[Your objective]
Which lines in the data contain the string "grace"? Pull out each of them in full.

[Excerpted data]
────────────────

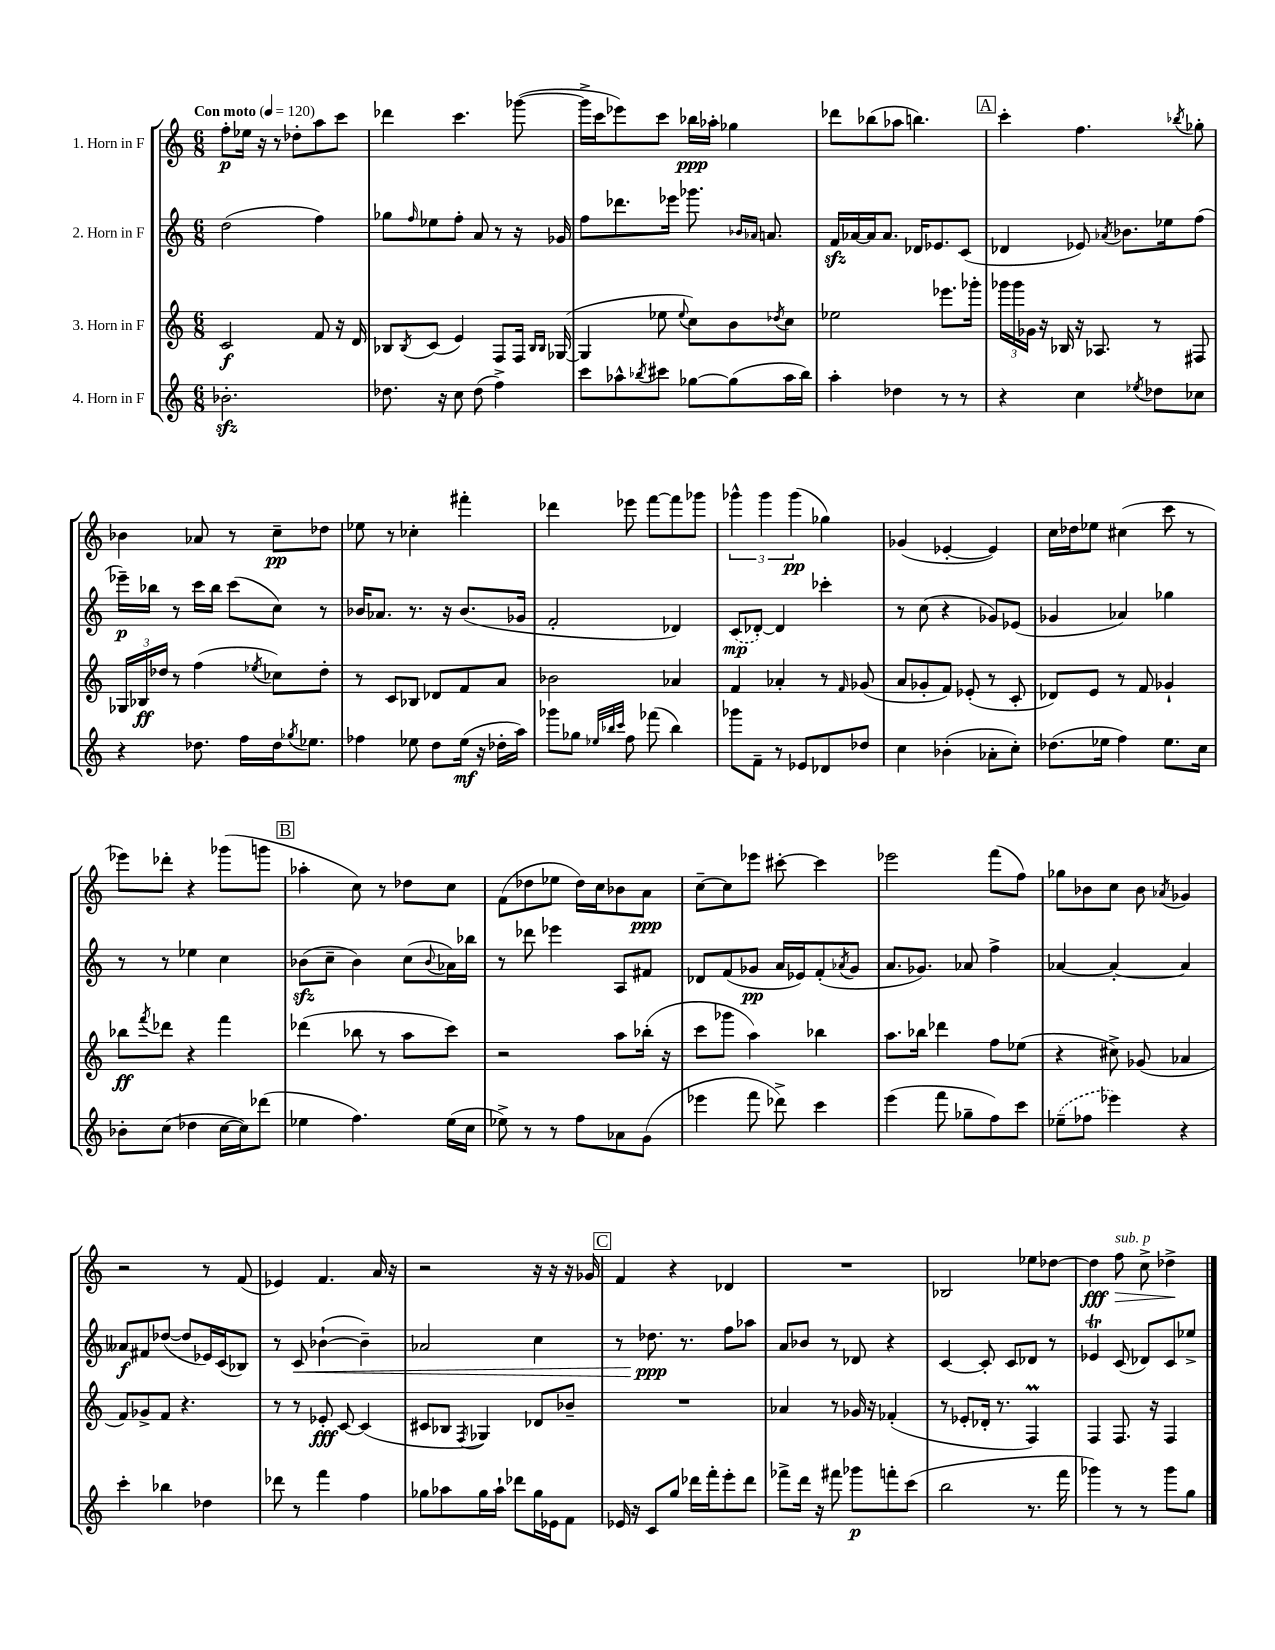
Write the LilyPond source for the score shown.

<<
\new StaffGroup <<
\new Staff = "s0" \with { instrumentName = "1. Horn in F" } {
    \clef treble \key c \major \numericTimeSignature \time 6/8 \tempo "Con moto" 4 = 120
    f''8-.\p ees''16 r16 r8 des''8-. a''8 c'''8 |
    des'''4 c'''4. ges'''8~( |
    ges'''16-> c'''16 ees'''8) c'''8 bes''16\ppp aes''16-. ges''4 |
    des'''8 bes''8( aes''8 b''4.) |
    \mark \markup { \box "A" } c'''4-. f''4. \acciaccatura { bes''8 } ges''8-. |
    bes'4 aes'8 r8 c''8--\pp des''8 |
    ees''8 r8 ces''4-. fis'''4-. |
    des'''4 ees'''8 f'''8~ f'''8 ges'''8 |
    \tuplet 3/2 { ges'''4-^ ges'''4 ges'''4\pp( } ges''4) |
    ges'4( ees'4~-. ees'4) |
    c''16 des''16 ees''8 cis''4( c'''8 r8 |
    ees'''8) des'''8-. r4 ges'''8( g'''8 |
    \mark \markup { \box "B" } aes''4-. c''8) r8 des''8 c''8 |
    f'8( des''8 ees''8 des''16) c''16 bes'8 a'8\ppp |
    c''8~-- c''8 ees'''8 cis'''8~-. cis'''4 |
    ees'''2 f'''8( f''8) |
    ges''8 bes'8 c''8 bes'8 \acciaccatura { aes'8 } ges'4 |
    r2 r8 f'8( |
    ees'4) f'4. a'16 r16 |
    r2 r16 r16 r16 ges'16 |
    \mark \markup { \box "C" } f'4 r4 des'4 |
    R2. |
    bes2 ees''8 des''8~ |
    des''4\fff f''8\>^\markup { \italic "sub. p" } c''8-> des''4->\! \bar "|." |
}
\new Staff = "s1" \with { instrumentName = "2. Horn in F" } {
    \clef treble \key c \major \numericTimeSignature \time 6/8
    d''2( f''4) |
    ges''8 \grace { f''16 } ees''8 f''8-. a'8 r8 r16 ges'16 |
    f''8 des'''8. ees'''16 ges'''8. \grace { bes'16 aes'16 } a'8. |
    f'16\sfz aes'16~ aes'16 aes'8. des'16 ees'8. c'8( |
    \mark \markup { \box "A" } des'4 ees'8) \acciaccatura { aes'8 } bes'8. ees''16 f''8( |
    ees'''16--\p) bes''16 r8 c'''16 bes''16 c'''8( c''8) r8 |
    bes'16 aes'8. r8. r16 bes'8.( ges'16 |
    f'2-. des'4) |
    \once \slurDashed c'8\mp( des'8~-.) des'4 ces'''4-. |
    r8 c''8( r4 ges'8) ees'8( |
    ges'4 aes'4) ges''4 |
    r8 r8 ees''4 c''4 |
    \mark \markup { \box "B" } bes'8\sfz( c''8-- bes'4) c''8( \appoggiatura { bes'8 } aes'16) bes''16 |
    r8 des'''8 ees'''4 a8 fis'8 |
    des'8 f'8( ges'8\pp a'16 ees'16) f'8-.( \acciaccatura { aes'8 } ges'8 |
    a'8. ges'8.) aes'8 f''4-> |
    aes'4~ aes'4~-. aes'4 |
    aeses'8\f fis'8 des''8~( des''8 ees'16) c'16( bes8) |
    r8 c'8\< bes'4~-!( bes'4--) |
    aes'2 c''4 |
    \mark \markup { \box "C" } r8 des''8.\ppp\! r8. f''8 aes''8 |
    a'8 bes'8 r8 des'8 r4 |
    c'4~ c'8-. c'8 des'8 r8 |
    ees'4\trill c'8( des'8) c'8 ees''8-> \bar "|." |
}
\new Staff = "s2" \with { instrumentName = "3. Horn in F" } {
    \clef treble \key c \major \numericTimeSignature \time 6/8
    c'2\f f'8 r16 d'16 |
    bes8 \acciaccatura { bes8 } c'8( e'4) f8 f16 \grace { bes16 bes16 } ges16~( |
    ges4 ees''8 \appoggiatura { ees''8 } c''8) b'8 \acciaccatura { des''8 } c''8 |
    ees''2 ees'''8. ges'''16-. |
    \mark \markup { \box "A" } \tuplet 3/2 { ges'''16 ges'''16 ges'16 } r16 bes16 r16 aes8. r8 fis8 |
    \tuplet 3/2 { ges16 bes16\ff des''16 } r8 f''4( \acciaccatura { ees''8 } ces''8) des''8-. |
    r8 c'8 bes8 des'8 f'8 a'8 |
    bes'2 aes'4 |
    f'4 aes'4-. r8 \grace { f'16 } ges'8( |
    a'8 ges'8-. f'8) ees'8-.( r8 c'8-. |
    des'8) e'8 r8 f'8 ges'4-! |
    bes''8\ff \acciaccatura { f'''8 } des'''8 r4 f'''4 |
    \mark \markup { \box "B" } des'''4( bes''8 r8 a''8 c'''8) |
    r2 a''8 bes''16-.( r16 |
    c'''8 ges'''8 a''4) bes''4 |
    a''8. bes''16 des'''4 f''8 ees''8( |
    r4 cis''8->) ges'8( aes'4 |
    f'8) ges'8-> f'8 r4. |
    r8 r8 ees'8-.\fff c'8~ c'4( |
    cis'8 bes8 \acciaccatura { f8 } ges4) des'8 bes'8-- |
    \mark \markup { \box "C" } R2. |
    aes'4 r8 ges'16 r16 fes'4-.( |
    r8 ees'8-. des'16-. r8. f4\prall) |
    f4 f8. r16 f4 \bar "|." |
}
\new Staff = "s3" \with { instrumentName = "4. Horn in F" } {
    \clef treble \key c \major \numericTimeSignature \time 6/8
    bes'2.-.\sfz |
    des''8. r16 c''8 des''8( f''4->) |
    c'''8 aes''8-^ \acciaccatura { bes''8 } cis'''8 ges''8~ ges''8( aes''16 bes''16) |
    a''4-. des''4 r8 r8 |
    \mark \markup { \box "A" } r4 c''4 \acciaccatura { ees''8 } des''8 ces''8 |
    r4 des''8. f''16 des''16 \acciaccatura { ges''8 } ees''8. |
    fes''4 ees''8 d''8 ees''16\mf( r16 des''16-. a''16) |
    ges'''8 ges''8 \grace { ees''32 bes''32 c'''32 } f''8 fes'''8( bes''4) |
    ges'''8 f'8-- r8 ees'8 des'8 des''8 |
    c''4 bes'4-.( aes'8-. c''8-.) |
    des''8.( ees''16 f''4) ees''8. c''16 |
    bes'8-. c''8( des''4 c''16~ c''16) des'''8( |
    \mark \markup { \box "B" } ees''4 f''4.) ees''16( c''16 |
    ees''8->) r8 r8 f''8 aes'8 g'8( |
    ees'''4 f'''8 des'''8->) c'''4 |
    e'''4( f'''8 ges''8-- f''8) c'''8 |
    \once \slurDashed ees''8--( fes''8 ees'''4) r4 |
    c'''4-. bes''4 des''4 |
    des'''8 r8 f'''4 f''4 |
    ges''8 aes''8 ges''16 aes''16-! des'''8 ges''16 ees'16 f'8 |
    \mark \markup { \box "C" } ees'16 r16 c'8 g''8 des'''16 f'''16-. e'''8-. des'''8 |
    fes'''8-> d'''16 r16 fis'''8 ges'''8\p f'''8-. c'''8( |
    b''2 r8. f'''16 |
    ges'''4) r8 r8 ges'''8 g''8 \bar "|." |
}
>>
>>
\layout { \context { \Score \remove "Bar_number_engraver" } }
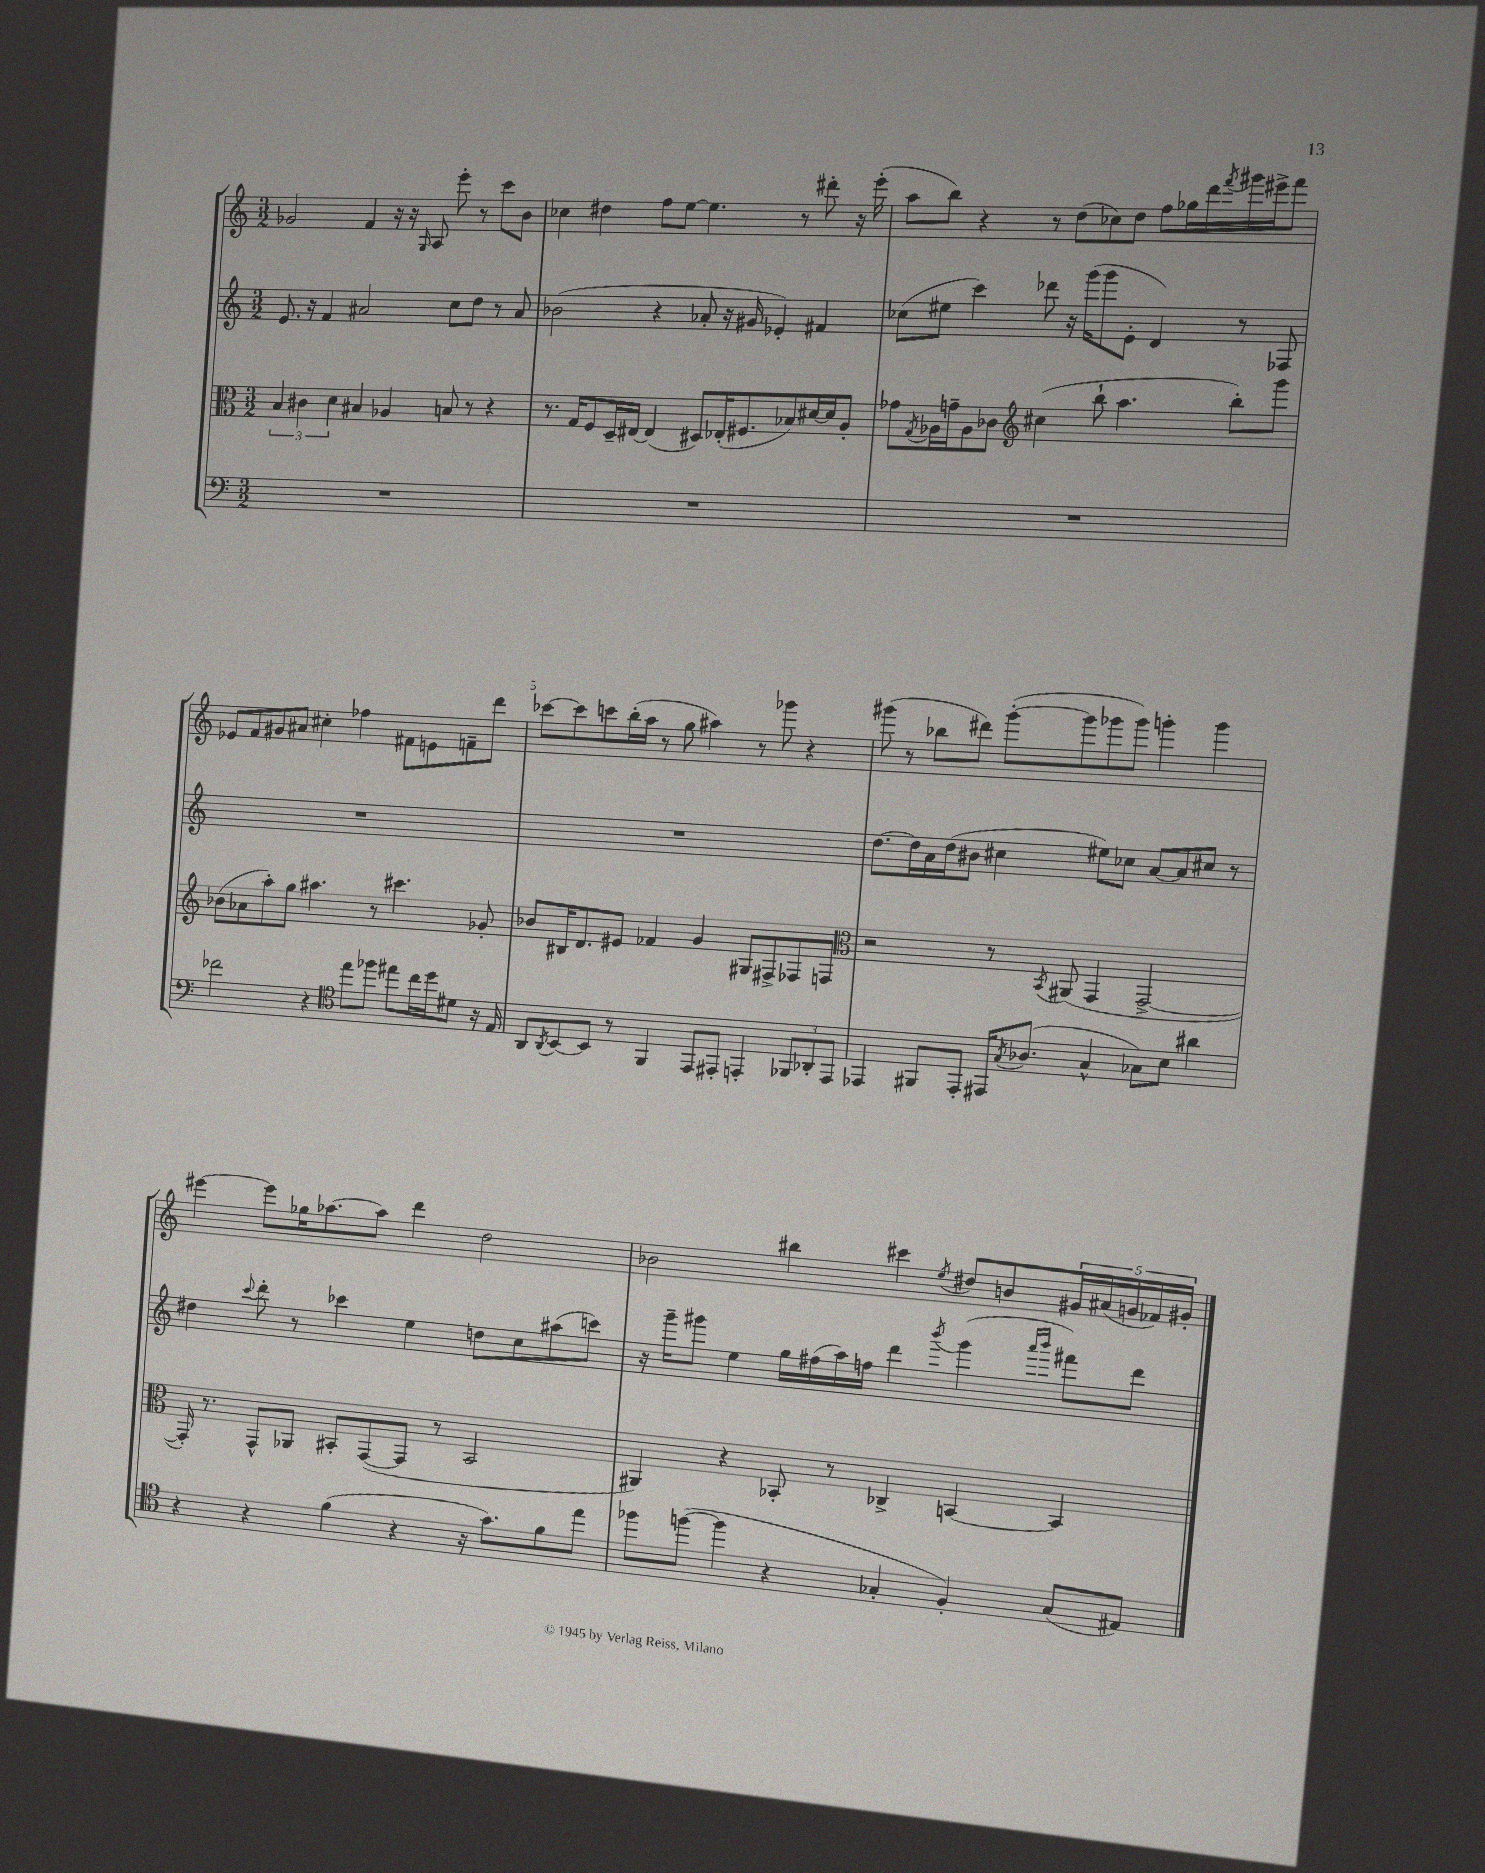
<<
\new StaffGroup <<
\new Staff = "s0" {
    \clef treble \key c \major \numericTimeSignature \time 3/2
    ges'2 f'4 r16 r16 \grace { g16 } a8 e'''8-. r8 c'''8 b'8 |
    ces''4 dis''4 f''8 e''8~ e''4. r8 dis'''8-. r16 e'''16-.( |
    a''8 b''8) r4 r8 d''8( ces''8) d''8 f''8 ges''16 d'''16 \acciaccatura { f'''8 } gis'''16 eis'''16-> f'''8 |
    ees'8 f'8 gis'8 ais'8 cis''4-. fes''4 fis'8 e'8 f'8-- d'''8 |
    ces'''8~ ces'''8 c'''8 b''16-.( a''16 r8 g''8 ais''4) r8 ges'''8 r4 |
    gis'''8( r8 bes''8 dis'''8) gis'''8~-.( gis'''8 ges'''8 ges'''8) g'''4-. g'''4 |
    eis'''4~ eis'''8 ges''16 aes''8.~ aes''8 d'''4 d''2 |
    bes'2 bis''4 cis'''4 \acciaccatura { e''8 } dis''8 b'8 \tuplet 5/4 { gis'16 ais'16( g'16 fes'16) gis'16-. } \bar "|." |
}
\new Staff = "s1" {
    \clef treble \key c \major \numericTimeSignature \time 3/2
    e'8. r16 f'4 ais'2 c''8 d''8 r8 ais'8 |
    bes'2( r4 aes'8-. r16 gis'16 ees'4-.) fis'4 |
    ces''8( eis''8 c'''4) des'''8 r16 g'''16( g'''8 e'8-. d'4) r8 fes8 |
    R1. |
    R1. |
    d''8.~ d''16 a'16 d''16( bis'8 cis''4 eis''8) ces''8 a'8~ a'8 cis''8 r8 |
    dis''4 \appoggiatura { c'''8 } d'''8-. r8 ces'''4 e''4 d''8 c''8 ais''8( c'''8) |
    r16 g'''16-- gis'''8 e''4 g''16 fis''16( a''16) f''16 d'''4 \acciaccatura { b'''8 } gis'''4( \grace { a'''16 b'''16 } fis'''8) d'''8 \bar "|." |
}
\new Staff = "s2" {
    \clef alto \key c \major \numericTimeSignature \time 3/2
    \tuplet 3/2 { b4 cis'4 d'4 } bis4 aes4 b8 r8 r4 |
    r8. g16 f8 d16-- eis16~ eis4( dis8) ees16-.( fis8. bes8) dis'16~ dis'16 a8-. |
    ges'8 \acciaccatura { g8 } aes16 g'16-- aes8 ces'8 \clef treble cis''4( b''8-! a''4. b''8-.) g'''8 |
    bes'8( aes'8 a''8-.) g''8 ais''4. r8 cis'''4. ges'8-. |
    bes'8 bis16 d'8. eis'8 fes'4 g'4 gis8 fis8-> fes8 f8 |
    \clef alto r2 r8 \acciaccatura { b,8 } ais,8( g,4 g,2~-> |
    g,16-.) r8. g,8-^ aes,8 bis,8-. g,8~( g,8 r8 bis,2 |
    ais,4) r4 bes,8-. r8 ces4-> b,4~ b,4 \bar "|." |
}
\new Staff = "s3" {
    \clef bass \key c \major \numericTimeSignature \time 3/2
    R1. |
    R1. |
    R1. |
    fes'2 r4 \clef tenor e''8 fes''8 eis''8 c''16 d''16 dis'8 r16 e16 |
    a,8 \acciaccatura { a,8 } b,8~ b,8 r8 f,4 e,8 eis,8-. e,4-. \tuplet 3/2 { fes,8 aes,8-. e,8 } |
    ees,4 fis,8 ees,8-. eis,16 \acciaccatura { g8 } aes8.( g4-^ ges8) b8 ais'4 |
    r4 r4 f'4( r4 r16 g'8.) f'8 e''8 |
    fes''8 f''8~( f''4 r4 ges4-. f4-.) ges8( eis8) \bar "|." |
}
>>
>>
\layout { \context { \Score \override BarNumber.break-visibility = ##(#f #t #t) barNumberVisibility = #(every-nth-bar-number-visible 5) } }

────────────────

[Exercise result]
    ges''8 \grace { f''16 } ees''8 f''8-. a'8 r8 r16 ges'16 |
    f''8 des'''8. ees'''16 ges'''8. \grace { bes'16 aes'16 } a'8. |
    bes8 \acciaccatura { bes8 } c'8( e'4) f8 f16 \grace { bes16 bes16 } ges16~( |
    f'4 aes'4-. r8 \grace { f'16 } ges'8( |
    ges'''8 ges''8 \grace { ees''32 bes''32 c'''32 } f''8 fes'''8( bes''4) |
    ges'2 f'4 r16 r16 \grace { g16 } a8 e'''8-. r8 c'''8 b'8 |
    r16 g'''16-- gis'''8 e''4 g''16 fis''16( a''16) f''16 d'''4 \acciaccatura { b'''8 } gis'''4( \grace { a'''16 b'''16 } fis'''8) d'''8 \bar "|." |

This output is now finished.